• **WHAT YOU WILL DO**:
Write each line again exactly as it is, from the opening line of the records below through the one containing "blue star: 4 -> 5", and add nothing.

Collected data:
-.-.-
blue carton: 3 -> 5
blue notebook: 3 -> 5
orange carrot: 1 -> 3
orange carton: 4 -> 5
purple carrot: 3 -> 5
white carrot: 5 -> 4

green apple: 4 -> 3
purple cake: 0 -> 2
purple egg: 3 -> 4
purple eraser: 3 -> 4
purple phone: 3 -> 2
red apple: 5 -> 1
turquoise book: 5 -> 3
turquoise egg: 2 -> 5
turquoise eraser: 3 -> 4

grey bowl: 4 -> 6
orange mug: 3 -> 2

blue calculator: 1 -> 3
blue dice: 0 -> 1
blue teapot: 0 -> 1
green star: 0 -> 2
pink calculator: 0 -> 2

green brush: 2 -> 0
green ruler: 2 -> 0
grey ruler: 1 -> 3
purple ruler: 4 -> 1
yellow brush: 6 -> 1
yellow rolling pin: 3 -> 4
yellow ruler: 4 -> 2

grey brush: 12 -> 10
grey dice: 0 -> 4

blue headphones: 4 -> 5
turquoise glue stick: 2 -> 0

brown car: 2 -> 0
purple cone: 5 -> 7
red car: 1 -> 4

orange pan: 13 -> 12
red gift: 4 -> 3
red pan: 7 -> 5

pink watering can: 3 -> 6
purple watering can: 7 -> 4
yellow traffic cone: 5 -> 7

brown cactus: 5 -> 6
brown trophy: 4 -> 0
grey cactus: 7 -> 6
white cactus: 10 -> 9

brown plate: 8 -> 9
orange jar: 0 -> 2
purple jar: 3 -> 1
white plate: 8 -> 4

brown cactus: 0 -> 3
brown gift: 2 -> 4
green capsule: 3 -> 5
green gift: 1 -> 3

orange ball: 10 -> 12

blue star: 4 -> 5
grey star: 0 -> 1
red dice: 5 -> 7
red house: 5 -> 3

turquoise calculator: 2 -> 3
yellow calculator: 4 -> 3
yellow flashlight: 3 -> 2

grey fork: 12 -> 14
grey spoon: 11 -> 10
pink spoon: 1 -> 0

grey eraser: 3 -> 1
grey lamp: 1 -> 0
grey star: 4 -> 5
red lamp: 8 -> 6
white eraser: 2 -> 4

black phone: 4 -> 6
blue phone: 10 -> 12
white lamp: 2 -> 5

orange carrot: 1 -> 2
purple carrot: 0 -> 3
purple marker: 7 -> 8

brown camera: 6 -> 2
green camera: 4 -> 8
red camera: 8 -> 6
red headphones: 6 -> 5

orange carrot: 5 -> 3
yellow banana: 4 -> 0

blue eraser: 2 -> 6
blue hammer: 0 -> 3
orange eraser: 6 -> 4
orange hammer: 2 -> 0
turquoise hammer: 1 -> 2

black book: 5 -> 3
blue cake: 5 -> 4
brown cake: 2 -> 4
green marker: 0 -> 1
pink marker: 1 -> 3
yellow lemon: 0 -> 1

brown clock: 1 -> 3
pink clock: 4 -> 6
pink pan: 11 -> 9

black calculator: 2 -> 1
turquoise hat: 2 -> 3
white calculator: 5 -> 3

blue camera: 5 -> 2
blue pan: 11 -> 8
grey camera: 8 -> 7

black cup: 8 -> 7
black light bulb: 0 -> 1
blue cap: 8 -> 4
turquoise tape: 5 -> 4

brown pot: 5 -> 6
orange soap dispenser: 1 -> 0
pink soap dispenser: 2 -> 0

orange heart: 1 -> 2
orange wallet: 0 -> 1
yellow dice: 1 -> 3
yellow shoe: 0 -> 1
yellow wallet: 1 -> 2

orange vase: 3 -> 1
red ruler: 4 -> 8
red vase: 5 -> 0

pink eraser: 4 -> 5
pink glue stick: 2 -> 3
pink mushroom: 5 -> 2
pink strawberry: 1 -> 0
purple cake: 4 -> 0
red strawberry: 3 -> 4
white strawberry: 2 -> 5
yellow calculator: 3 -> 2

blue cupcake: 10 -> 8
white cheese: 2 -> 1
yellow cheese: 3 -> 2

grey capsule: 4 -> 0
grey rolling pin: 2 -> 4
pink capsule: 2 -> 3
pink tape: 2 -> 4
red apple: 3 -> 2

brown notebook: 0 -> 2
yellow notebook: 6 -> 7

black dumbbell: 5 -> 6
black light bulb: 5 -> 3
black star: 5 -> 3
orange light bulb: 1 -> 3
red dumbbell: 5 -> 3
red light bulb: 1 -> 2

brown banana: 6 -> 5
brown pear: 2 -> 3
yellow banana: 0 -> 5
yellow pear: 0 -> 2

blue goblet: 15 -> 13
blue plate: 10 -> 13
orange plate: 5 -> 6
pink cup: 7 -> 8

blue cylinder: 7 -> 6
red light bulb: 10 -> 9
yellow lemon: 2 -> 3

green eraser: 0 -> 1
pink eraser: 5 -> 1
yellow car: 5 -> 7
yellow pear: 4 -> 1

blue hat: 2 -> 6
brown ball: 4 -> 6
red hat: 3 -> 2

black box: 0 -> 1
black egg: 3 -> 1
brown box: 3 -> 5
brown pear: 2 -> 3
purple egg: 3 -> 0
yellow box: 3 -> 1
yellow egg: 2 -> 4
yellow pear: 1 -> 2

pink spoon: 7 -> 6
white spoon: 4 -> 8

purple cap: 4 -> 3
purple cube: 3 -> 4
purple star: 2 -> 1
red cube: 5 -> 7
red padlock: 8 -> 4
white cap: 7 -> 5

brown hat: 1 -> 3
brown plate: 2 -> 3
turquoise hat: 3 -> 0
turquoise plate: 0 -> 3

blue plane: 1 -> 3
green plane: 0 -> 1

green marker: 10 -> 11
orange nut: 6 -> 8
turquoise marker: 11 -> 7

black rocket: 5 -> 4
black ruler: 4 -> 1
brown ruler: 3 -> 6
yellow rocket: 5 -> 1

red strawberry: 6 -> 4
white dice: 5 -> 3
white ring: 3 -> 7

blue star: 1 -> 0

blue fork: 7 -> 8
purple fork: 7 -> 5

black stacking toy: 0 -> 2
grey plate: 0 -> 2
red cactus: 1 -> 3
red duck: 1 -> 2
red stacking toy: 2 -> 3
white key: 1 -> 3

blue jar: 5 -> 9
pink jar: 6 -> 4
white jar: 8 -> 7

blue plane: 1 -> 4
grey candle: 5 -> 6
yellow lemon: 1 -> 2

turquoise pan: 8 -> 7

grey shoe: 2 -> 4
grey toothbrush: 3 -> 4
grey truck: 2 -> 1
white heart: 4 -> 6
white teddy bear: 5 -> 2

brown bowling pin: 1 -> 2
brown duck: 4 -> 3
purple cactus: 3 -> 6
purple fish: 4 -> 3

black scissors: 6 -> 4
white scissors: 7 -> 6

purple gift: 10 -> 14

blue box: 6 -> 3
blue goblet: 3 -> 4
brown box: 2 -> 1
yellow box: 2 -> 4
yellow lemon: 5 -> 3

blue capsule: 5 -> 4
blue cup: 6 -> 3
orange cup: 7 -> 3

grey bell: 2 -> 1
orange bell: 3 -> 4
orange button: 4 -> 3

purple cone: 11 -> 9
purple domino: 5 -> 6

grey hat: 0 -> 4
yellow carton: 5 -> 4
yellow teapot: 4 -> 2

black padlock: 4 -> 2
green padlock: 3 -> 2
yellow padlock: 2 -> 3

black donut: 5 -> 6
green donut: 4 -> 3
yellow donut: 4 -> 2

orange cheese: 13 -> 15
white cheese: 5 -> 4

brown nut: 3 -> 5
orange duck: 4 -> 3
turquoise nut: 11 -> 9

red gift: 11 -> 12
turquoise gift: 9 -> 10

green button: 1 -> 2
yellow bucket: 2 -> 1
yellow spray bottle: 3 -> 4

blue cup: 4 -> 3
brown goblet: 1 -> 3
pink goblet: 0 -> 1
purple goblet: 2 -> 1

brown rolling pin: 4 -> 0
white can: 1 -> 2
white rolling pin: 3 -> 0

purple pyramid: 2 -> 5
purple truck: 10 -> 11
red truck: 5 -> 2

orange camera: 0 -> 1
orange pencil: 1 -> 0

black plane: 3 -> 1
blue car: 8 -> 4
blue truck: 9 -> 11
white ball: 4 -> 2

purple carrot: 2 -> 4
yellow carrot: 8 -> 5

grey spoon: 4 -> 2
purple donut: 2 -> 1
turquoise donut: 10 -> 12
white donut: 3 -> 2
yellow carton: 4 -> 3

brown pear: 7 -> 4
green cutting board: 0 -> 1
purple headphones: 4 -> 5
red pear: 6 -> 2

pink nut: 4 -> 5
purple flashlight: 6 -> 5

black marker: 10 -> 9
-.-.-
• **PROBLEM SOLUTION**:
blue carton: 3 -> 5
blue notebook: 3 -> 5
orange carrot: 1 -> 3
orange carton: 4 -> 5
purple carrot: 3 -> 5
white carrot: 5 -> 4

green apple: 4 -> 3
purple cake: 0 -> 2
purple egg: 3 -> 4
purple eraser: 3 -> 4
purple phone: 3 -> 2
red apple: 5 -> 1
turquoise book: 5 -> 3
turquoise egg: 2 -> 5
turquoise eraser: 3 -> 4

grey bowl: 4 -> 6
orange mug: 3 -> 2

blue calculator: 1 -> 3
blue dice: 0 -> 1
blue teapot: 0 -> 1
green star: 0 -> 2
pink calculator: 0 -> 2

green brush: 2 -> 0
green ruler: 2 -> 0
grey ruler: 1 -> 3
purple ruler: 4 -> 1
yellow brush: 6 -> 1
yellow rolling pin: 3 -> 4
yellow ruler: 4 -> 2

grey brush: 12 -> 10
grey dice: 0 -> 4

blue headphones: 4 -> 5
turquoise glue stick: 2 -> 0

brown car: 2 -> 0
purple cone: 5 -> 7
red car: 1 -> 4

orange pan: 13 -> 12
red gift: 4 -> 3
red pan: 7 -> 5

pink watering can: 3 -> 6
purple watering can: 7 -> 4
yellow traffic cone: 5 -> 7

brown cactus: 5 -> 6
brown trophy: 4 -> 0
grey cactus: 7 -> 6
white cactus: 10 -> 9

brown plate: 8 -> 9
orange jar: 0 -> 2
purple jar: 3 -> 1
white plate: 8 -> 4

brown cactus: 0 -> 3
brown gift: 2 -> 4
green capsule: 3 -> 5
green gift: 1 -> 3

orange ball: 10 -> 12

blue star: 4 -> 5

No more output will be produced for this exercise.